What you will do
Copy out all the lines in the records that include the word "brown".

----

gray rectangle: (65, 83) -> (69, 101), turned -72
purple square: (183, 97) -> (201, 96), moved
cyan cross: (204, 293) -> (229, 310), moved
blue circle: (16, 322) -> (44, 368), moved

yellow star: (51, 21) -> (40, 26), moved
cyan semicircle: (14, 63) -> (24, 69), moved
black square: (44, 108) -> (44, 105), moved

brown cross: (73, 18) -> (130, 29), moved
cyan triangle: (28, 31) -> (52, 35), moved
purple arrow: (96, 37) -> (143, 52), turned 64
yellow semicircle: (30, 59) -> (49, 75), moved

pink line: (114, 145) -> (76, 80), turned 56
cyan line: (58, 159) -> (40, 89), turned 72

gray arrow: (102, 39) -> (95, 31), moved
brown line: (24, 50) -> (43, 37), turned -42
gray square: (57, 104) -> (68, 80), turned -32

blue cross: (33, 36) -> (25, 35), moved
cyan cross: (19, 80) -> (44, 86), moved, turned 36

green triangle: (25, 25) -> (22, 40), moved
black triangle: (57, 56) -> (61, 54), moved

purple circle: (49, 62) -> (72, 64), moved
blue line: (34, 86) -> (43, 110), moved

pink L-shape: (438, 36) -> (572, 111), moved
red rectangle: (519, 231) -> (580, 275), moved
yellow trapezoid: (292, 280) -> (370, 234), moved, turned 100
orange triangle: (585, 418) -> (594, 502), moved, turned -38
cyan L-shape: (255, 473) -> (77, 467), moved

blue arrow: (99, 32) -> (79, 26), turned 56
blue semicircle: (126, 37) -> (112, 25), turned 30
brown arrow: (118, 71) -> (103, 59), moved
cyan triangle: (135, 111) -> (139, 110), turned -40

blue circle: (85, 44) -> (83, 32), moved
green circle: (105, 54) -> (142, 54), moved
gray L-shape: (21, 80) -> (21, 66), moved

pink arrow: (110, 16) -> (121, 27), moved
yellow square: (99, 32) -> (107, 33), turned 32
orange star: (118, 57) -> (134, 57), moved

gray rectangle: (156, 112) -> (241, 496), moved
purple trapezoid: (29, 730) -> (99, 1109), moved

----

Expected answer
brown cross: (73, 18) -> (130, 29), moved
brown line: (24, 50) -> (43, 37), turned -42
brown arrow: (118, 71) -> (103, 59), moved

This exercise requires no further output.